## Exercise brief
Copy the items word for word, from the line containing "Question: From a real-world perspective, is clear" through the final line of the items, with both ends included. Leave the pictures out of your copy.

## Provided data
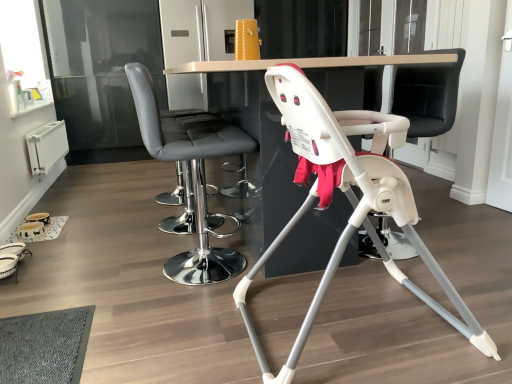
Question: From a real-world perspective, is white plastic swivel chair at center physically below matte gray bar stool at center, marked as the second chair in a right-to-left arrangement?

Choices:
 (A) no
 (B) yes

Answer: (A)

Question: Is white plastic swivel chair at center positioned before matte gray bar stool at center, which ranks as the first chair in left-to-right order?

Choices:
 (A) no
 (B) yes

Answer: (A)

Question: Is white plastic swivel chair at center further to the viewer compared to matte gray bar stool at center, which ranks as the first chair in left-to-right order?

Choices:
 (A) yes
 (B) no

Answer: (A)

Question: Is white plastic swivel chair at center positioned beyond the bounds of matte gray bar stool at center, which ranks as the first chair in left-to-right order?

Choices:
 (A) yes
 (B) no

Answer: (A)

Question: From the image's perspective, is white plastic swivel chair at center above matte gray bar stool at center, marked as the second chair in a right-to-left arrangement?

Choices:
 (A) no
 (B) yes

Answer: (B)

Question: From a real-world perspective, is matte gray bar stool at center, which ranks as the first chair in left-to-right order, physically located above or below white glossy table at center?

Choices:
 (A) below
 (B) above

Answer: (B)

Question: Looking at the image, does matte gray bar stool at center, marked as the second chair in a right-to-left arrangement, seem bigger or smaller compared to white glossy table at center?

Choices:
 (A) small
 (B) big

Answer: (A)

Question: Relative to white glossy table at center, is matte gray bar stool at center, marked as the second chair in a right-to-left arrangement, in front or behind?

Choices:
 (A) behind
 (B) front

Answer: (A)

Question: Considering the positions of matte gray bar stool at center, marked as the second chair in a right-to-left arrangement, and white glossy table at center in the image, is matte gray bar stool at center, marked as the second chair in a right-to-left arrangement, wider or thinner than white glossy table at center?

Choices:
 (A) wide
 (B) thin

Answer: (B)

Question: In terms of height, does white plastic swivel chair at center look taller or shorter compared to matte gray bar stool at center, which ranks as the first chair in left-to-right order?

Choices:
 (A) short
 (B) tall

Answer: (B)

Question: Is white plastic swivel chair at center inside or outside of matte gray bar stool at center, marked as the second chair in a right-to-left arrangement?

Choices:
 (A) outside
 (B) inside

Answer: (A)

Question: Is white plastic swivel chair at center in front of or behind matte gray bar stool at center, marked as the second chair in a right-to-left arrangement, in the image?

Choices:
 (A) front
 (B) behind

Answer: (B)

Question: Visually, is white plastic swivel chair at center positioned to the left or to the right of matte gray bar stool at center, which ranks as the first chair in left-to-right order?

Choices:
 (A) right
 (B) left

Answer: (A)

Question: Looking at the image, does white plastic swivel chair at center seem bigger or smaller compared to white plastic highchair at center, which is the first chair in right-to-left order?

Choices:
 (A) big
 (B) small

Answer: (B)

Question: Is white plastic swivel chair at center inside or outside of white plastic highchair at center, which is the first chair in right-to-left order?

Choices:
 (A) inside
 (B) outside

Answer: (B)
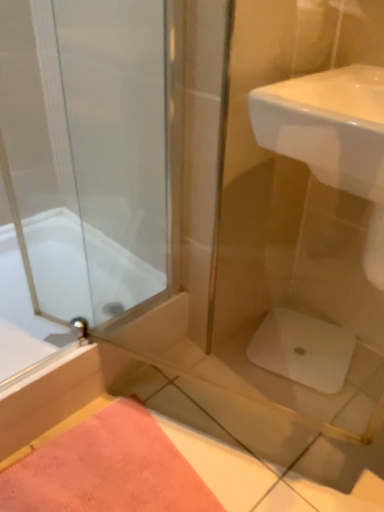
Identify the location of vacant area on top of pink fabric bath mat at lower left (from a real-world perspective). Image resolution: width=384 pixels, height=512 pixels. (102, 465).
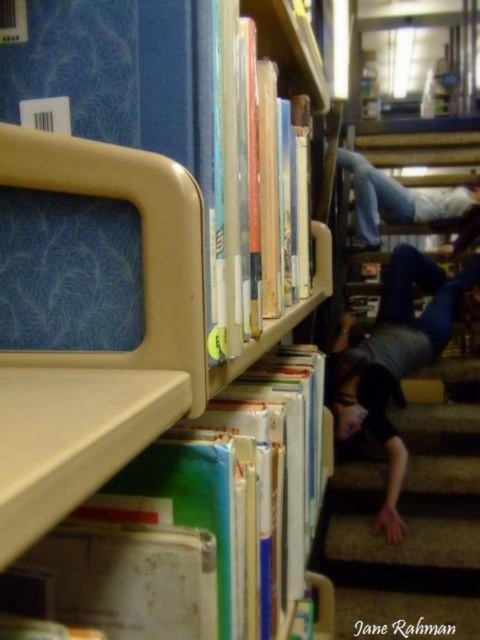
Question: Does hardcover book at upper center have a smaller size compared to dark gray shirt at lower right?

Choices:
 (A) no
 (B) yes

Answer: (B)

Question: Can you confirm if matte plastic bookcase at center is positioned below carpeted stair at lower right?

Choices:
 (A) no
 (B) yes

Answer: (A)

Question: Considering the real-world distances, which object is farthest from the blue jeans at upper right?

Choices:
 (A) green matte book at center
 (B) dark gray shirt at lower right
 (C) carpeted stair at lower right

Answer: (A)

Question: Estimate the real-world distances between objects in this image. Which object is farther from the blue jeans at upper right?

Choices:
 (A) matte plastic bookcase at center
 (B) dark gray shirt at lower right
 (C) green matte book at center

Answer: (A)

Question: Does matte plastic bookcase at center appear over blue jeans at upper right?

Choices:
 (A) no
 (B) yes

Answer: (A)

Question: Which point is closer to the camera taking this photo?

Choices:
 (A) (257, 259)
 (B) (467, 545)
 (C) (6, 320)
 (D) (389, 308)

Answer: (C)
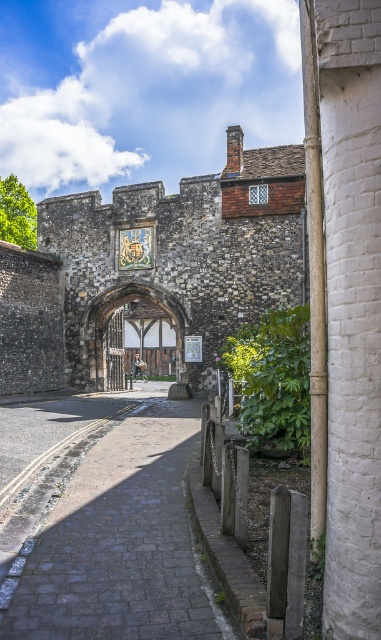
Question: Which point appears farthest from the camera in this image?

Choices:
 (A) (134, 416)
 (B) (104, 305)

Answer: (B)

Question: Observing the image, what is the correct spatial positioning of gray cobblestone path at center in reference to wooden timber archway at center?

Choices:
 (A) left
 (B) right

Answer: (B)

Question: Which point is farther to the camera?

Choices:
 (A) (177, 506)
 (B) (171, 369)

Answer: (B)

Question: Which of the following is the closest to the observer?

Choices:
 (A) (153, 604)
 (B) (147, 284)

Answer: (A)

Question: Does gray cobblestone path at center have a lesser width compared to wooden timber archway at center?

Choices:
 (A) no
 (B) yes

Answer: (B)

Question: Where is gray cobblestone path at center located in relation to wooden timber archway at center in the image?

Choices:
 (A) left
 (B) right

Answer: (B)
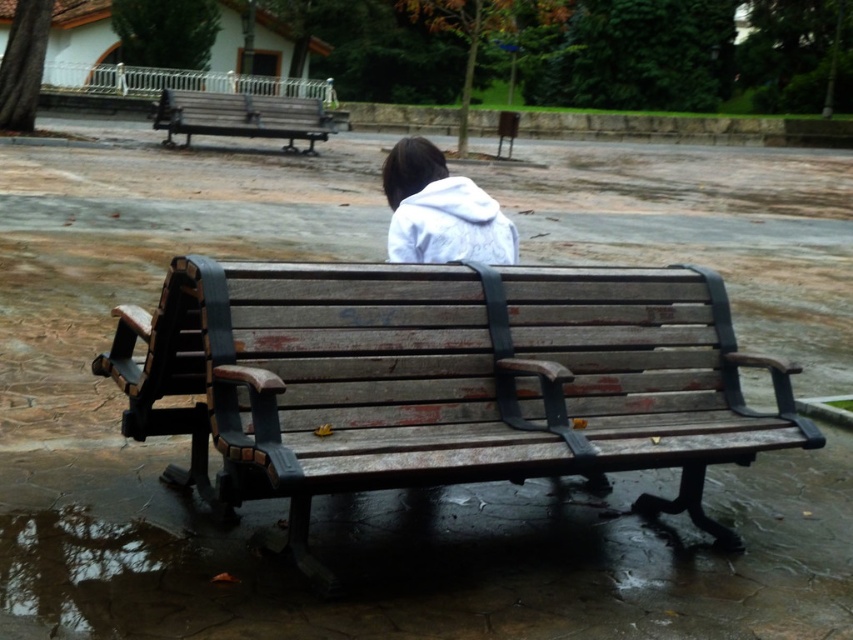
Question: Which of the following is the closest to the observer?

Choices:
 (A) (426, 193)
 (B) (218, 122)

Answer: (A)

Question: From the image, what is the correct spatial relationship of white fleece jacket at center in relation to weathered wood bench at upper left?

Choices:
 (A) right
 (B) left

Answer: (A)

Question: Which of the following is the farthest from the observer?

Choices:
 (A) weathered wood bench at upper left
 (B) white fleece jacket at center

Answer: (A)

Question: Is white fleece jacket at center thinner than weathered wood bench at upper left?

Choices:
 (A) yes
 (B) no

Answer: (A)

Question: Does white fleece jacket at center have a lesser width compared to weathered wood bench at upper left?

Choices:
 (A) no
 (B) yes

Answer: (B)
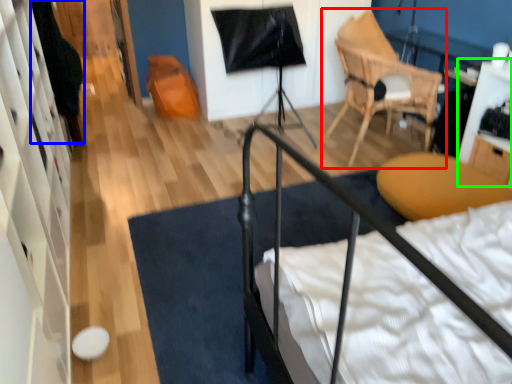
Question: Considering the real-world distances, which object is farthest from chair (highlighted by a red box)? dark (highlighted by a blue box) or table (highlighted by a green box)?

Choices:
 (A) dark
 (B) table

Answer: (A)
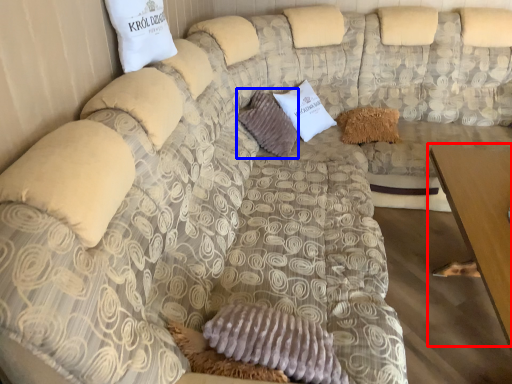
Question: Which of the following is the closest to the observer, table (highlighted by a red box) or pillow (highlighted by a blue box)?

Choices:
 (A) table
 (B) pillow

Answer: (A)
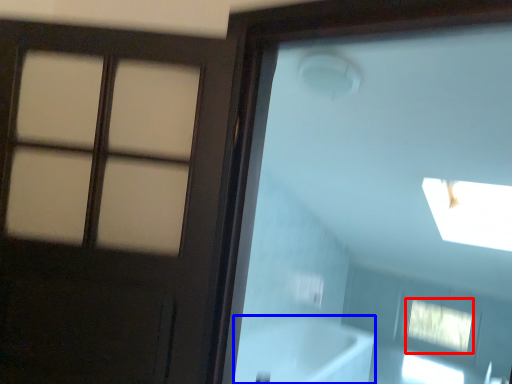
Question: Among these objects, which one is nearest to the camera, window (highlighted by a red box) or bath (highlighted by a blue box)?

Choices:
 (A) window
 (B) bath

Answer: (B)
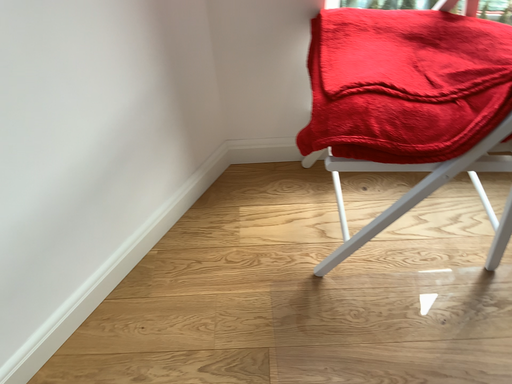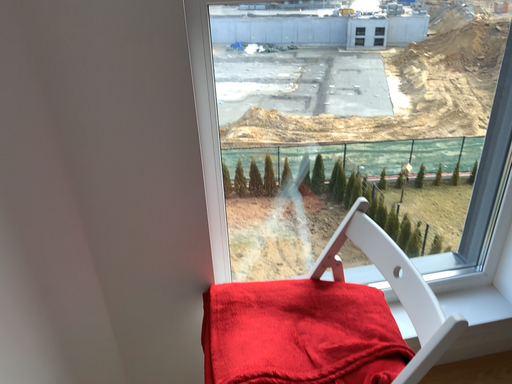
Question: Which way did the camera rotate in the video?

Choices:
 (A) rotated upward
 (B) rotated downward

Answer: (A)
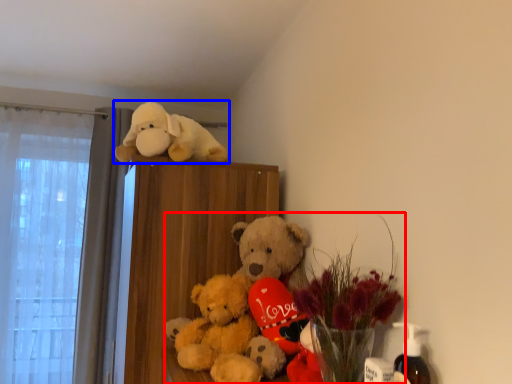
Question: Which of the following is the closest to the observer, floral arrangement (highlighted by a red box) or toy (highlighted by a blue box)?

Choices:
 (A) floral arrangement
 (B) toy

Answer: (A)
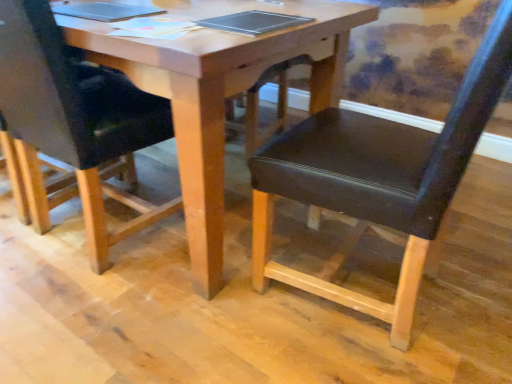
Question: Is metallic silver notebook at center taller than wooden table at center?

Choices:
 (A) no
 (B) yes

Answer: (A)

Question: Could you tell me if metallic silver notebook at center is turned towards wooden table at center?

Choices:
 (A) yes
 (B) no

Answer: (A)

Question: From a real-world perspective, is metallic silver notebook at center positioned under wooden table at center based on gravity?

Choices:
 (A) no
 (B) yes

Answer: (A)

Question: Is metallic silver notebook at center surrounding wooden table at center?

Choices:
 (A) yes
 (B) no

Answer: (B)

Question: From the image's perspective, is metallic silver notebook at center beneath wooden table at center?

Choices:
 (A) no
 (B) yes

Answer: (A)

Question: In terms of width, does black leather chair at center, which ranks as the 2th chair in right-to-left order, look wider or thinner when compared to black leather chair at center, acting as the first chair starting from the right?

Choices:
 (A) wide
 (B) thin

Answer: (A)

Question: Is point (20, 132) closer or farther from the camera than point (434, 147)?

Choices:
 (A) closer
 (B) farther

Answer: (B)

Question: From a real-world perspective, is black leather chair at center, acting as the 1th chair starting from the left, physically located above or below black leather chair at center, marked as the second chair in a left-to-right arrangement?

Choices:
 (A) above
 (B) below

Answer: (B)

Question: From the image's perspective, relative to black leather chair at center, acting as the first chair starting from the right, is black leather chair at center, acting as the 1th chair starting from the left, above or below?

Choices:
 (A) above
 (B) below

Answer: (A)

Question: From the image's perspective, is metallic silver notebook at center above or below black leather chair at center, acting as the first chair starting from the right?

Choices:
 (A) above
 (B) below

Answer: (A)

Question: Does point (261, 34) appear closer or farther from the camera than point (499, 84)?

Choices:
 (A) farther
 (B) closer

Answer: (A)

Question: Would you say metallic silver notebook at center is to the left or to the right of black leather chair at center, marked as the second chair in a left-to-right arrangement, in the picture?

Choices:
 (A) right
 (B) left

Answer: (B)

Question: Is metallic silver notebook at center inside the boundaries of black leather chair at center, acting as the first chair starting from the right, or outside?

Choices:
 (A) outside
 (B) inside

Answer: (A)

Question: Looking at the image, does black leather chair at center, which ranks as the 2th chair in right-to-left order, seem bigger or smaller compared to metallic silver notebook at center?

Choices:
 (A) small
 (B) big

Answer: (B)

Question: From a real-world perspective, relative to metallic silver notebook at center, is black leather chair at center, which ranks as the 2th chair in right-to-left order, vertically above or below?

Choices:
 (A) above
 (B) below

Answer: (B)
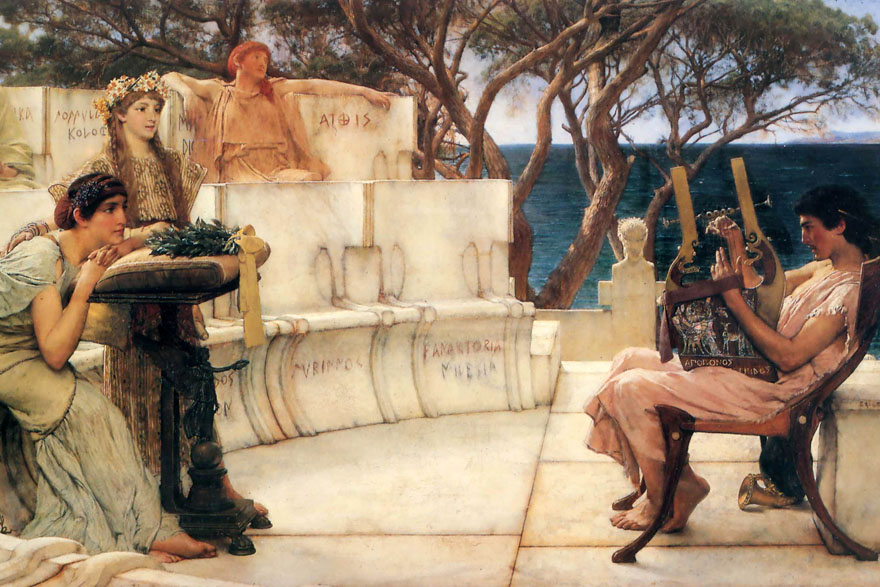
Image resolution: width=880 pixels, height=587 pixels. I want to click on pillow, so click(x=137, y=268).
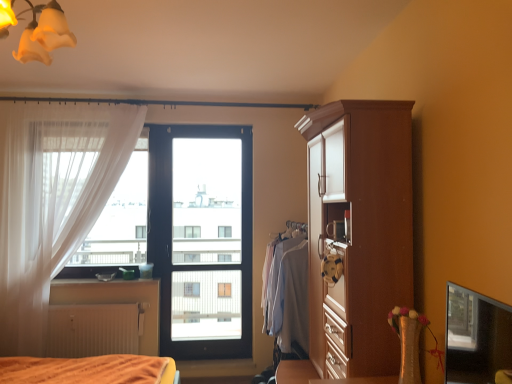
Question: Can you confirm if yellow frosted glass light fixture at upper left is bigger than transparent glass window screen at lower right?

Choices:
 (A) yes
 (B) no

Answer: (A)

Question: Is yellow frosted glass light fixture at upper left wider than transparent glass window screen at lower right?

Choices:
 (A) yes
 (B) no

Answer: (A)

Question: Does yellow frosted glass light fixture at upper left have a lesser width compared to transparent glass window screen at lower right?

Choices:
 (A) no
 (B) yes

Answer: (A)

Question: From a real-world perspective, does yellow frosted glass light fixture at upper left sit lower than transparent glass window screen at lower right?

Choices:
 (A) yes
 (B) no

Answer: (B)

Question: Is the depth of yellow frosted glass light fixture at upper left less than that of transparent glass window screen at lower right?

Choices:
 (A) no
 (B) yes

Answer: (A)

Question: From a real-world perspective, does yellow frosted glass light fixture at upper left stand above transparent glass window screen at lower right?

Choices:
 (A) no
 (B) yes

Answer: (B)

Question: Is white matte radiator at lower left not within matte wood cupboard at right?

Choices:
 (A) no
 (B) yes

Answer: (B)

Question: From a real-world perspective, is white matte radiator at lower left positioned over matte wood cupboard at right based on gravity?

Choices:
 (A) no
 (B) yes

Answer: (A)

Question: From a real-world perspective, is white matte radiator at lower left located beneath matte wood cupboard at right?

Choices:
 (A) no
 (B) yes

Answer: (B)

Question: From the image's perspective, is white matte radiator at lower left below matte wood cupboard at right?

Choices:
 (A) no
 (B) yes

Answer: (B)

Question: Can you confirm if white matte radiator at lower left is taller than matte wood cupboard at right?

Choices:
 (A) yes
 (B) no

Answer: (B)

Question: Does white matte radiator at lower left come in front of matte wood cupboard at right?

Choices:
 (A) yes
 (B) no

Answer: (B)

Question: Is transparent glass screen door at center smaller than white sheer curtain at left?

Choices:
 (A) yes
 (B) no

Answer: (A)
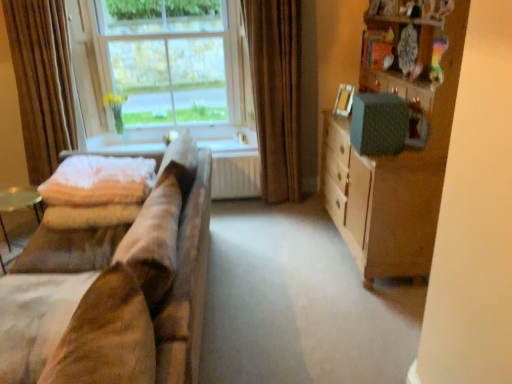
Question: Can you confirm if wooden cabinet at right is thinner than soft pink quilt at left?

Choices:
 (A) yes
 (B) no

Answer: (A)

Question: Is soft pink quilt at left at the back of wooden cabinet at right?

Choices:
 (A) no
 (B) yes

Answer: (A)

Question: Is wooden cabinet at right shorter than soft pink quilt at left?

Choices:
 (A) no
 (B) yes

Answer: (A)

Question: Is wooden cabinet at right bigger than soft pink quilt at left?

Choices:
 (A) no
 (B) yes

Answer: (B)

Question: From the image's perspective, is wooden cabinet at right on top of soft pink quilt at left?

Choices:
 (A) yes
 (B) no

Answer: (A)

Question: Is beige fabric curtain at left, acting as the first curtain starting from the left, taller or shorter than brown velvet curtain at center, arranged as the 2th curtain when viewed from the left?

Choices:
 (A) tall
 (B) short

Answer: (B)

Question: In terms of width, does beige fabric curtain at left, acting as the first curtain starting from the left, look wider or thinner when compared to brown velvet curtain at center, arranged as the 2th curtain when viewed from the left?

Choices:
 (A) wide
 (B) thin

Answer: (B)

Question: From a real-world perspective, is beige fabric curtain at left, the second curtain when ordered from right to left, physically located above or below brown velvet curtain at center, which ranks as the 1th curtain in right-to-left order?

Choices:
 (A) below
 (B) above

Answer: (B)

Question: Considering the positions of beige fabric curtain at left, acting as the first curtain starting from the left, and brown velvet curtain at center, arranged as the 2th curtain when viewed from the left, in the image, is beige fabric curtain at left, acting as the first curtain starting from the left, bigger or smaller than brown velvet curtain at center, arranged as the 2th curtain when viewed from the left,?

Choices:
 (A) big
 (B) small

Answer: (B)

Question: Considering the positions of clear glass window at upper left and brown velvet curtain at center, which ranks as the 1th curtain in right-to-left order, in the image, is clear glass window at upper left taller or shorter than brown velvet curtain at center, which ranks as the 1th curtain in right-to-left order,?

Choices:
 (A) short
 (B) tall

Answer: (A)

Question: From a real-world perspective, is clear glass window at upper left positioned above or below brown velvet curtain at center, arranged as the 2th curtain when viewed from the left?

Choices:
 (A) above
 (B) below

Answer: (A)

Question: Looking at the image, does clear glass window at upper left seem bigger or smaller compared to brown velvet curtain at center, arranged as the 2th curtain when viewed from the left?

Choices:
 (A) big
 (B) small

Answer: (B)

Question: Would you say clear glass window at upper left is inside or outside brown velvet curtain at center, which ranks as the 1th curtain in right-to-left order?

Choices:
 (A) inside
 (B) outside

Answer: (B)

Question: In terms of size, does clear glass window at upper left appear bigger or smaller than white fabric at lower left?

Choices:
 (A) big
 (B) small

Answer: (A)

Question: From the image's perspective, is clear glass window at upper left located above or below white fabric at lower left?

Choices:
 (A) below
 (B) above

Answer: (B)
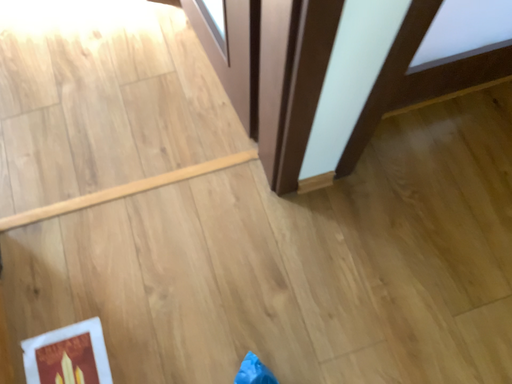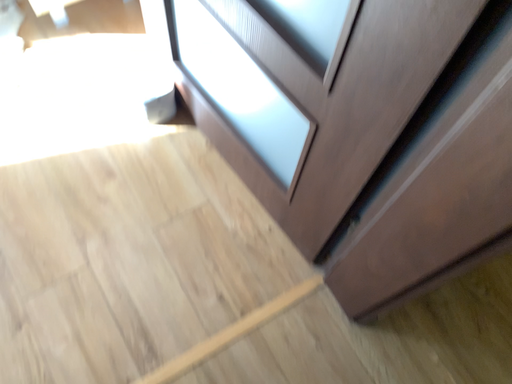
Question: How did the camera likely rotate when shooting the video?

## Solution below
Question: From a real-world perspective, is clear glass window at upper left positioned above or below brown velvet curtain at center, arranged as the 2th curtain when viewed from the left?

Choices:
 (A) above
 (B) below

Answer: (A)

Question: Looking at the image, does clear glass window at upper left seem bigger or smaller compared to brown velvet curtain at center, arranged as the 2th curtain when viewed from the left?

Choices:
 (A) big
 (B) small

Answer: (B)

Question: Would you say clear glass window at upper left is inside or outside brown velvet curtain at center, which ranks as the 1th curtain in right-to-left order?

Choices:
 (A) inside
 (B) outside

Answer: (B)

Question: In terms of size, does clear glass window at upper left appear bigger or smaller than white fabric at lower left?

Choices:
 (A) big
 (B) small

Answer: (A)

Question: From the image's perspective, is clear glass window at upper left located above or below white fabric at lower left?

Choices:
 (A) below
 (B) above

Answer: (B)
Question: How did the camera likely rotate when shooting the video?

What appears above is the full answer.